> [DATA PROVIDED]:
--------------------
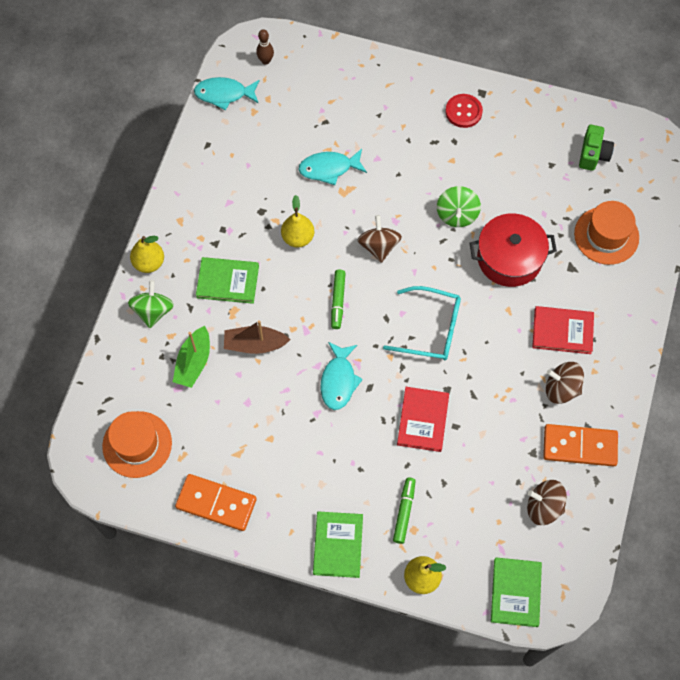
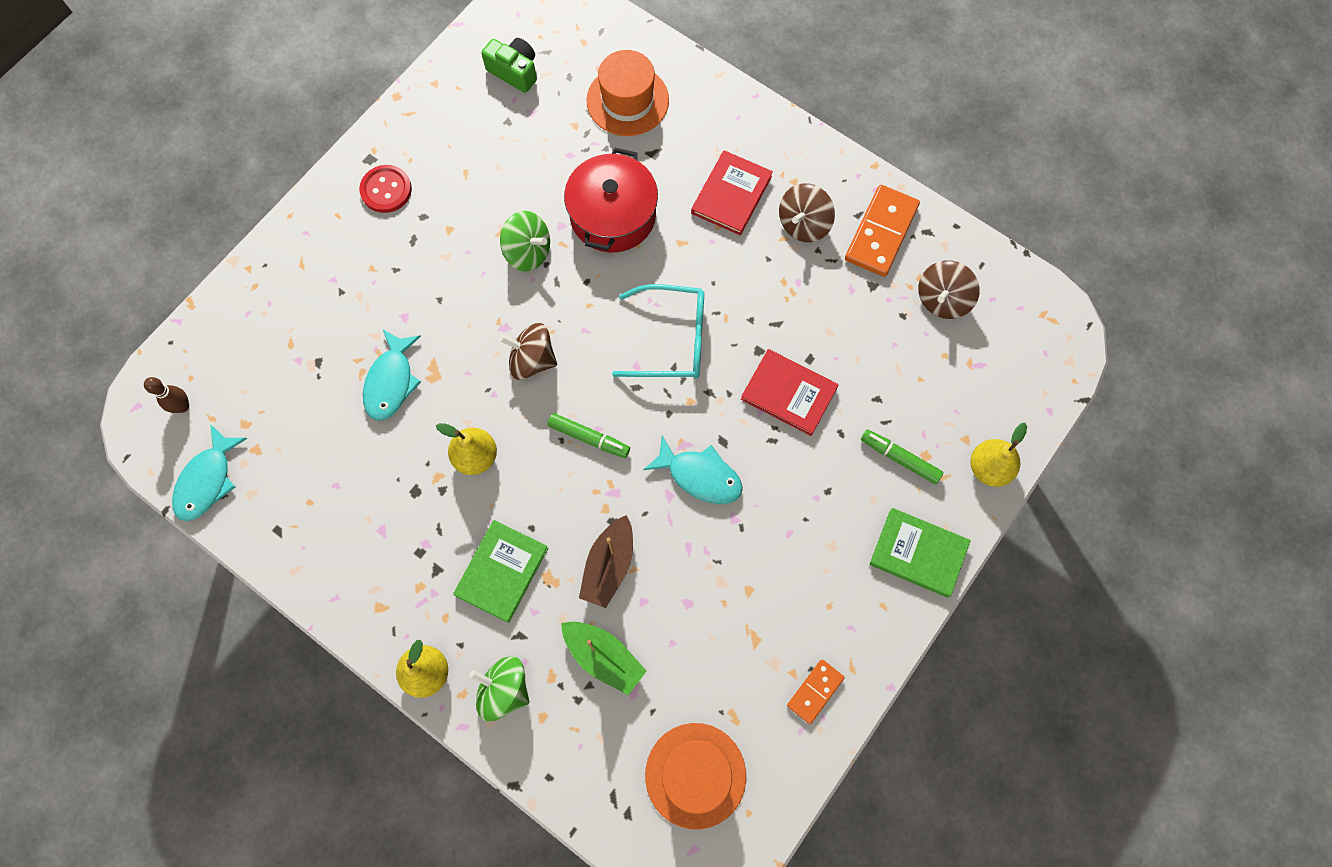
camera: 70 degrees left, 5 degrees up
(216, 503) = (815, 691): orange domino -> orange domino, size x0.57
(431, 329) = (672, 339): turquoise glasses -> turquoise glasses turned 60 degrees clockwise
(515, 592) = (1035, 369): green book -> none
--------------------
> [EXERCISE DIRECTIONS]: Would you write out the data exactly, with no pictures in the copy?

> [EXERCISE RESPONSE]:
camera: 70 degrees left, 5 degrees up
(216, 503) = (815, 691): orange domino -> orange domino, size x0.57
(431, 329) = (672, 339): turquoise glasses -> turquoise glasses turned 60 degrees clockwise
(515, 592) = (1035, 369): green book -> none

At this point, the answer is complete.